▸ **Stored items from a collection**

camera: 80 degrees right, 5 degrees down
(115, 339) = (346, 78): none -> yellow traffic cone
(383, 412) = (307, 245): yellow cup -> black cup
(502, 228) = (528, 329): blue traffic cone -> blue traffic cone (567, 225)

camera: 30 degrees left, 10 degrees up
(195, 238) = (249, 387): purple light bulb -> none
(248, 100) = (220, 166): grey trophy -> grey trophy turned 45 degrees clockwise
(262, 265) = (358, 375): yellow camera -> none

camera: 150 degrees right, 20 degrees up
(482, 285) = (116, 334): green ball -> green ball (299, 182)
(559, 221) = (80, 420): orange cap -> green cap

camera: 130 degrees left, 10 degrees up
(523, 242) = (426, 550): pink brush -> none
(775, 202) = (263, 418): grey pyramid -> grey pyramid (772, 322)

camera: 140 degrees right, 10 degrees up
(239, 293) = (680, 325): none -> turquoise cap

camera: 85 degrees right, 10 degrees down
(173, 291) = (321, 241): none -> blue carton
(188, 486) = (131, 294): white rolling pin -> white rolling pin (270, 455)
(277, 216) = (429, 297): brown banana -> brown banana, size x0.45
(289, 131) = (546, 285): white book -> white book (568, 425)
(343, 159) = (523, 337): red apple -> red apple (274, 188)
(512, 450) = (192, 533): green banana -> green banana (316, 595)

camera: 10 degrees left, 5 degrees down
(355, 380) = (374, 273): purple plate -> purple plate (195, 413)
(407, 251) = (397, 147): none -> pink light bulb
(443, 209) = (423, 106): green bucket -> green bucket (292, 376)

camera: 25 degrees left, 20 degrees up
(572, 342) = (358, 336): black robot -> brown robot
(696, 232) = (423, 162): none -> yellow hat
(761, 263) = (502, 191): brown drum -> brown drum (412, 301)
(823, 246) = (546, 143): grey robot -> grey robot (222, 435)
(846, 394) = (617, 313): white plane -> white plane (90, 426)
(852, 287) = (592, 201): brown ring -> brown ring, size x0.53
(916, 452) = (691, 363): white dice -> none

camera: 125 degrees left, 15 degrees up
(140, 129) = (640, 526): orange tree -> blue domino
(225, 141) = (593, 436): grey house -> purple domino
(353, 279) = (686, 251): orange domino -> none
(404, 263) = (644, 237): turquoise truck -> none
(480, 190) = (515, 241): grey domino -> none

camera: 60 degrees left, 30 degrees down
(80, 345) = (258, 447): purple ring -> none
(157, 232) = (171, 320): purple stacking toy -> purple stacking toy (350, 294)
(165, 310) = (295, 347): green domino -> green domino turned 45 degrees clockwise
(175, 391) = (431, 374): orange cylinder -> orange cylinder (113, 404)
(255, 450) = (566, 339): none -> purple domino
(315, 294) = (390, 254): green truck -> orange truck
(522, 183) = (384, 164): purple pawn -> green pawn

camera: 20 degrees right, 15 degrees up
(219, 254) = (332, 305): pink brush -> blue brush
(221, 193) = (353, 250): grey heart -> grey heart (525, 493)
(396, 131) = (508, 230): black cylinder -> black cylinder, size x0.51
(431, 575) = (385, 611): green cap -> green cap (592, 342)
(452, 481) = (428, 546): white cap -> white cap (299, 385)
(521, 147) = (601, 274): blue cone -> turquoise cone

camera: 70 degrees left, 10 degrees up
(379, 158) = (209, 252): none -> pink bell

▸ **Instructions to follow**
Show every line above in which the word "down" is found.

▸ **Output**
camera: 80 degrees right, 5 degrees down
camera: 85 degrees right, 10 degrees down
camera: 10 degrees left, 5 degrees down
camera: 60 degrees left, 30 degrees down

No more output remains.